Reproduce only the lines below from the line containing "none -> green brick B9 level 3" to the line containing "none -> white brick C1:D1 level 4", exactly as written, with both end lines kept. Omit the pictures.

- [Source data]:
*** Block opens ***

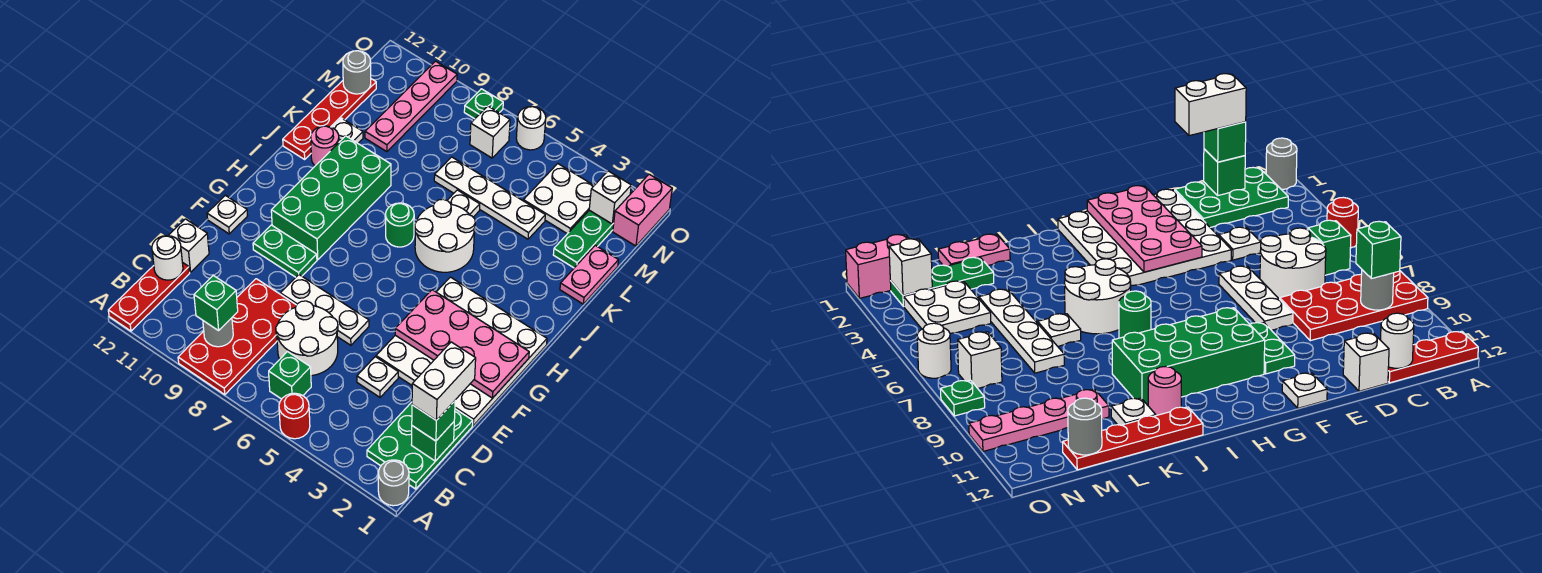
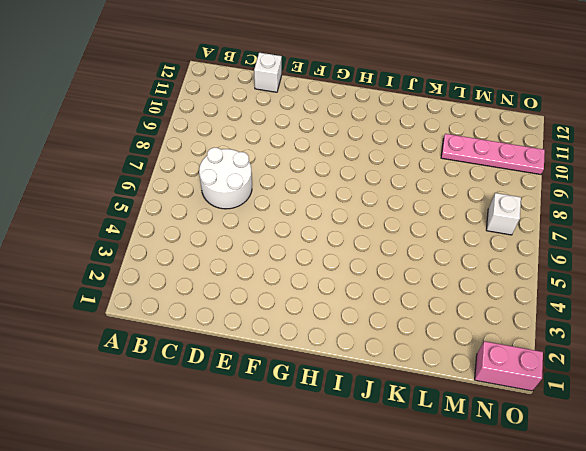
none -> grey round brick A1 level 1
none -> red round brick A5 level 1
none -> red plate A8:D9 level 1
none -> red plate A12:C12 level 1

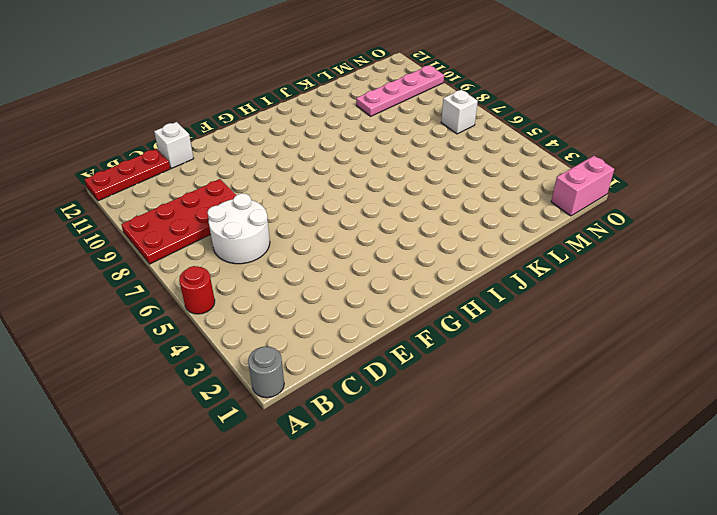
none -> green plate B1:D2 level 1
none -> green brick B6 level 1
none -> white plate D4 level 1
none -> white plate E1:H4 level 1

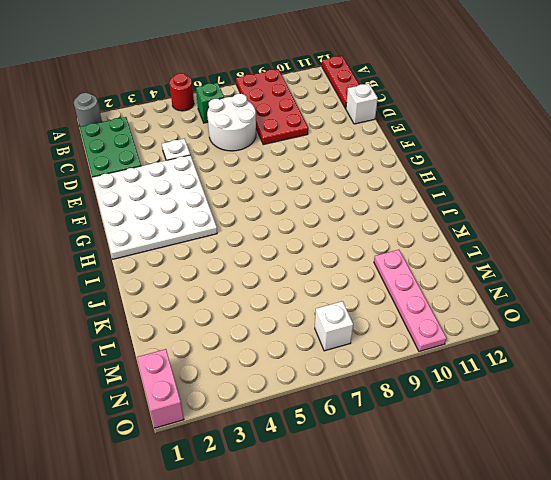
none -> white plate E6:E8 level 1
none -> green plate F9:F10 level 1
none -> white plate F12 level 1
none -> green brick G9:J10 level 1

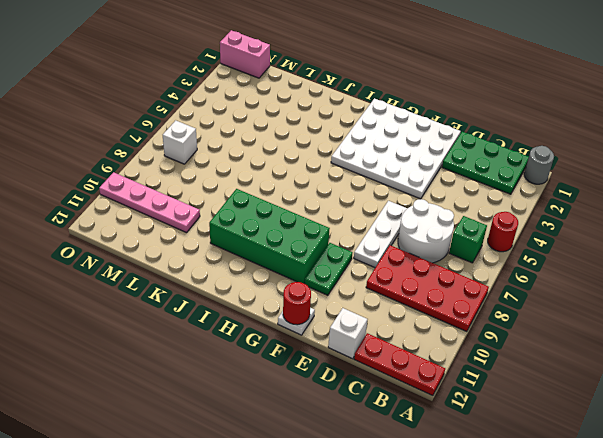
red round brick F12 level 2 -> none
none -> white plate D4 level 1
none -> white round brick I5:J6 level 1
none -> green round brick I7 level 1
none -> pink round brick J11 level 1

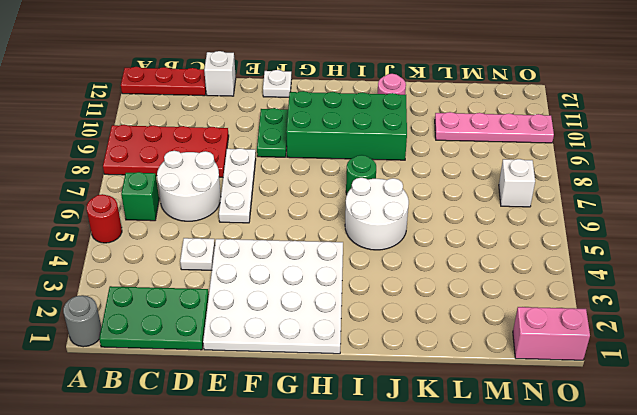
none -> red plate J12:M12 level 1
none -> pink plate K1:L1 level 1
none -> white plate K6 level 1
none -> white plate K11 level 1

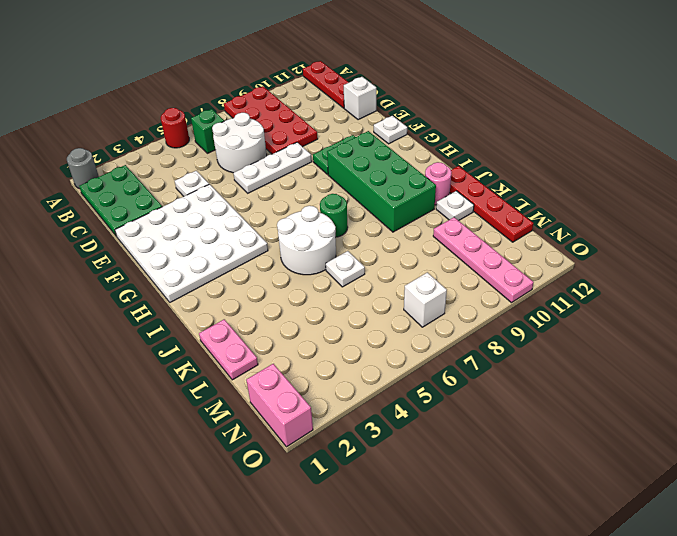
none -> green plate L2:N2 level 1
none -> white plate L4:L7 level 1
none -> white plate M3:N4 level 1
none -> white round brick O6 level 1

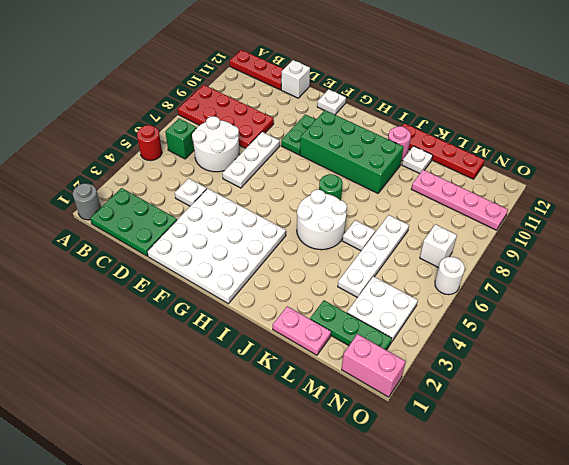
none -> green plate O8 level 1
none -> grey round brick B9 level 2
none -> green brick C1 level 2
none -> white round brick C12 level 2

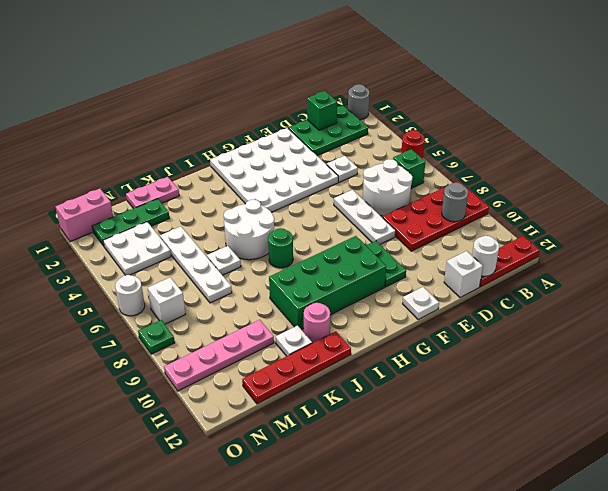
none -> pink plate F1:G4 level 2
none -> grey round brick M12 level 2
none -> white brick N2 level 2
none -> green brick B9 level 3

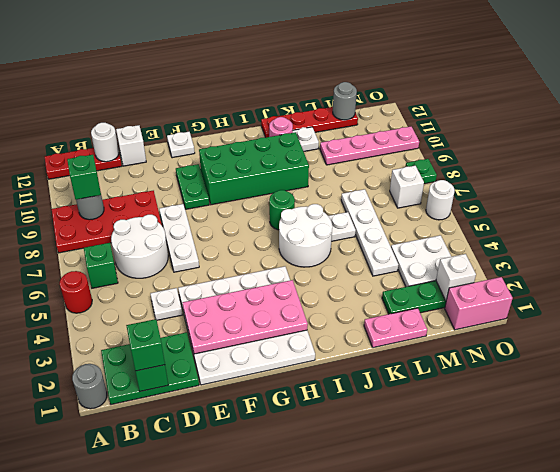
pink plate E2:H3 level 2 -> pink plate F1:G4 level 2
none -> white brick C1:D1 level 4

*** Block closes ***
*** Block opens ***

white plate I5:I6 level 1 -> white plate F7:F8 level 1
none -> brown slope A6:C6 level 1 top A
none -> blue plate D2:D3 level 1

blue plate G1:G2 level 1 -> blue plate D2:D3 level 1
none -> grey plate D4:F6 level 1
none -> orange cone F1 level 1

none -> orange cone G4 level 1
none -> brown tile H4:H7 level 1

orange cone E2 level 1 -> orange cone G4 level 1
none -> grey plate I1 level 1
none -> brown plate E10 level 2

*** Block closes ***

- [RESULT OF THIS EXERCISE]:
none -> green brick B9 level 3

pink plate E2:H3 level 2 -> pink plate F1:G4 level 2
none -> white brick C1:D1 level 4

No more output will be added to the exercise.